→ **Dataset**
§ §

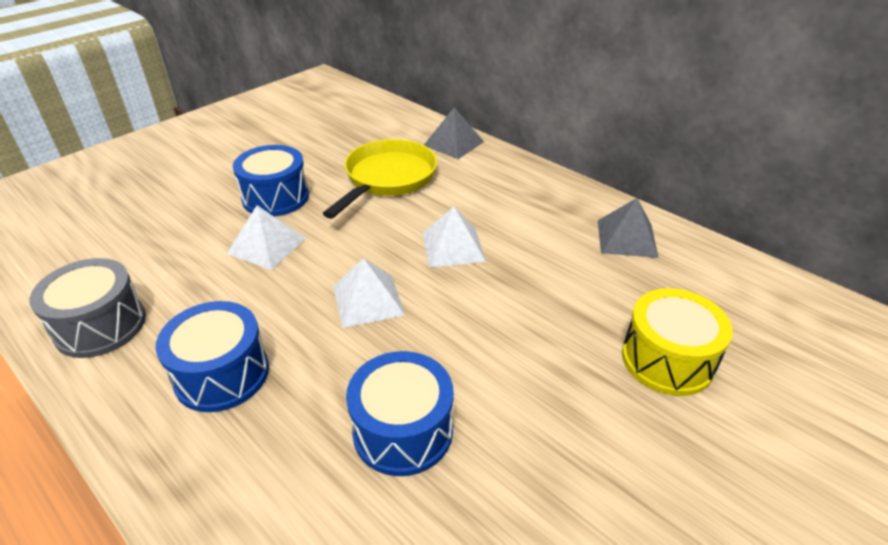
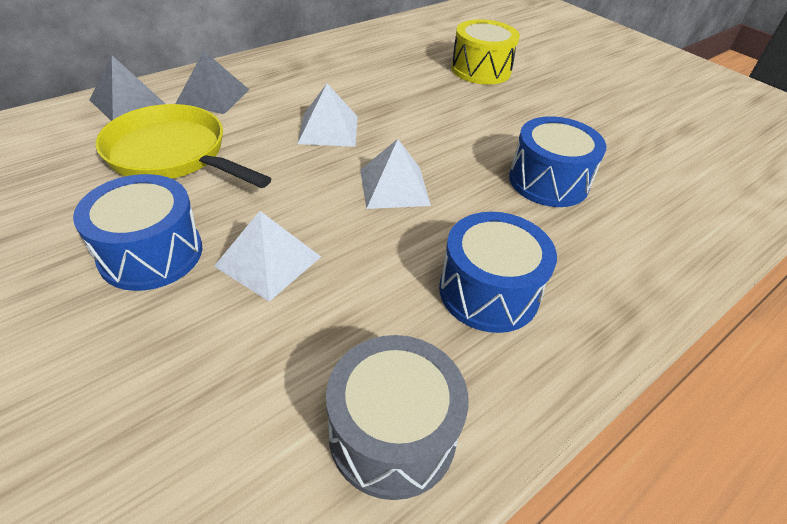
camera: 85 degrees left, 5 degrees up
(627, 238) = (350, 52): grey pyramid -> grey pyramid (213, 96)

§ §

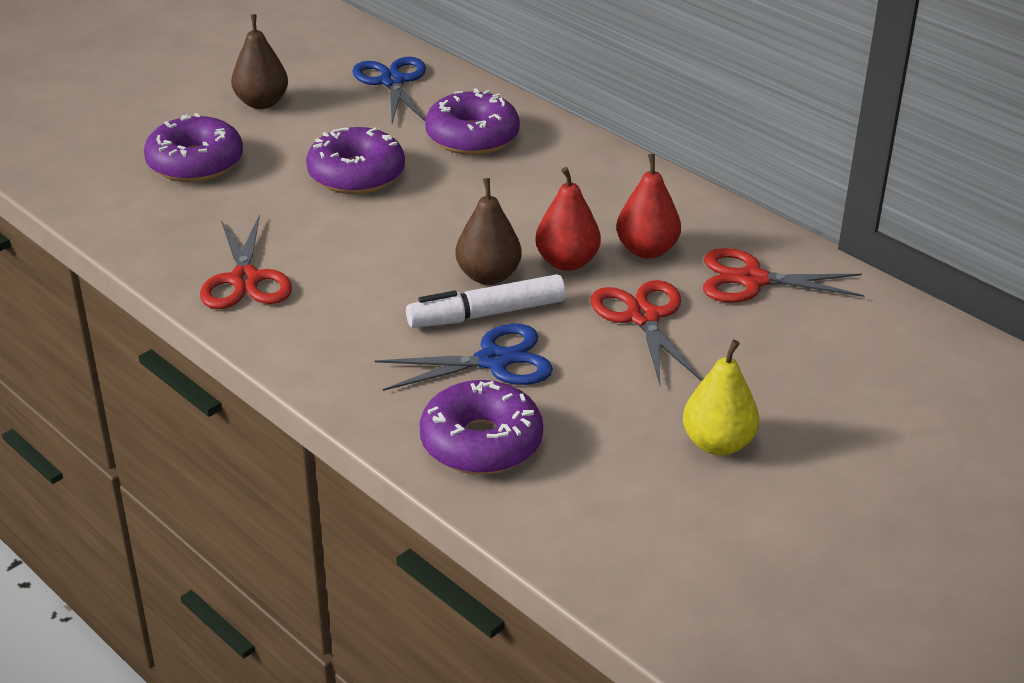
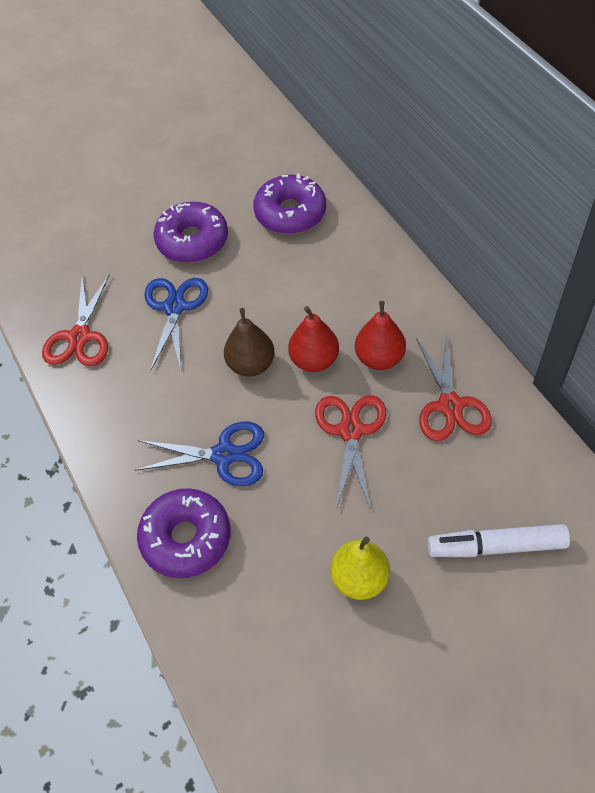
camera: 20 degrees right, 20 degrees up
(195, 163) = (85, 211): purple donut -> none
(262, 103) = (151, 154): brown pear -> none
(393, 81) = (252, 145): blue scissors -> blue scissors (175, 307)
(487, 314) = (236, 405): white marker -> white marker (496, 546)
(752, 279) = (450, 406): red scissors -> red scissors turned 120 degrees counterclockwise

§ §

Above are the entries. Copy exactly the part that opens with the line containing "(487, 314) = (236, 405): white" and closes with the line containing "(752, 279) = (450, 406): red", and no more.

→ **Answer to the exercise**
(487, 314) = (236, 405): white marker -> white marker (496, 546)
(752, 279) = (450, 406): red scissors -> red scissors turned 120 degrees counterclockwise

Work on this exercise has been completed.